ASSIGNMENT
Copy all records verbatim.

RECORDS SUPPLIED
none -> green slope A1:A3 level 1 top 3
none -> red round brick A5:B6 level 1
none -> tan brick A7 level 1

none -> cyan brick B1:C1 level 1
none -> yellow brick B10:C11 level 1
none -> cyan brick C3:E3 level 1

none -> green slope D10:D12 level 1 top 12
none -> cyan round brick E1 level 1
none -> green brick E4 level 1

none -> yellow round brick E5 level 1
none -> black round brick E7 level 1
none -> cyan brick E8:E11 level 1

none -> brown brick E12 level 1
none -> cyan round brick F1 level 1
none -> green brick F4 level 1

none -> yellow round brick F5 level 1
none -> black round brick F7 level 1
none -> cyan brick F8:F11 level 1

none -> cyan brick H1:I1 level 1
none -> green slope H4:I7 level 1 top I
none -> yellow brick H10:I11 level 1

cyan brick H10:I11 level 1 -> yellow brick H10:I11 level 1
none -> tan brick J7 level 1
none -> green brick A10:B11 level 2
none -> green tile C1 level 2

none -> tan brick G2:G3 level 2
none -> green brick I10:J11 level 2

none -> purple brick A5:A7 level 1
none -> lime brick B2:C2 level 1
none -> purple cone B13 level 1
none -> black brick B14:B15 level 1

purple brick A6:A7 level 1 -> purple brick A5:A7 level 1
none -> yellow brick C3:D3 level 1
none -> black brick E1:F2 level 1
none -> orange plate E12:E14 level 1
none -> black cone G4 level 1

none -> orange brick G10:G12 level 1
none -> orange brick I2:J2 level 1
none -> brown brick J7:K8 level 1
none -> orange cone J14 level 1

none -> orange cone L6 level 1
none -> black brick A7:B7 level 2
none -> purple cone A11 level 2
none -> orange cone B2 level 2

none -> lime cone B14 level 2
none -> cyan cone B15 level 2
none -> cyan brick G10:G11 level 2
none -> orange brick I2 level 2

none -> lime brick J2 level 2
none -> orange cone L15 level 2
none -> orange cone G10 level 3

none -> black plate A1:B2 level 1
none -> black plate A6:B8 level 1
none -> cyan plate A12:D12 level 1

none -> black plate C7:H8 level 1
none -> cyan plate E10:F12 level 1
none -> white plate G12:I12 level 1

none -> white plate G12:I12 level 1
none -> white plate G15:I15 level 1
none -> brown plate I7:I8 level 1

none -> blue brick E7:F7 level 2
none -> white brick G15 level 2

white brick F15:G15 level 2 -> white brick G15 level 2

COMPLETED TASK
none -> green slope A1:A3 level 1 top 3
none -> red round brick A5:B6 level 1
none -> tan brick A7 level 1

none -> cyan brick B1:C1 level 1
none -> yellow brick B10:C11 level 1
none -> cyan brick C3:E3 level 1

none -> green slope D10:D12 level 1 top 12
none -> cyan round brick E1 level 1
none -> green brick E4 level 1

none -> yellow round brick E5 level 1
none -> black round brick E7 level 1
none -> cyan brick E8:E11 level 1

none -> brown brick E12 level 1
none -> cyan round brick F1 level 1
none -> green brick F4 level 1

none -> yellow round brick F5 level 1
none -> black round brick F7 level 1
none -> cyan brick F8:F11 level 1

none -> cyan brick H1:I1 level 1
none -> green slope H4:I7 level 1 top I
none -> yellow brick H10:I11 level 1

cyan brick H10:I11 level 1 -> yellow brick H10:I11 level 1
none -> tan brick J7 level 1
none -> green brick A10:B11 level 2
none -> green tile C1 level 2

none -> tan brick G2:G3 level 2
none -> green brick I10:J11 level 2

none -> purple brick A5:A7 level 1
none -> lime brick B2:C2 level 1
none -> purple cone B13 level 1
none -> black brick B14:B15 level 1

purple brick A6:A7 level 1 -> purple brick A5:A7 level 1
none -> yellow brick C3:D3 level 1
none -> black brick E1:F2 level 1
none -> orange plate E12:E14 level 1
none -> black cone G4 level 1

none -> orange brick G10:G12 level 1
none -> orange brick I2:J2 level 1
none -> brown brick J7:K8 level 1
none -> orange cone J14 level 1

none -> orange cone L6 level 1
none -> black brick A7:B7 level 2
none -> purple cone A11 level 2
none -> orange cone B2 level 2

none -> lime cone B14 level 2
none -> cyan cone B15 level 2
none -> cyan brick G10:G11 level 2
none -> orange brick I2 level 2

none -> lime brick J2 level 2
none -> orange cone L15 level 2
none -> orange cone G10 level 3

none -> black plate A1:B2 level 1
none -> black plate A6:B8 level 1
none -> cyan plate A12:D12 level 1

none -> black plate C7:H8 level 1
none -> cyan plate E10:F12 level 1
none -> white plate G12:I12 level 1

none -> white plate G12:I12 level 1
none -> white plate G15:I15 level 1
none -> brown plate I7:I8 level 1

none -> blue brick E7:F7 level 2
none -> white brick G15 level 2

white brick F15:G15 level 2 -> white brick G15 level 2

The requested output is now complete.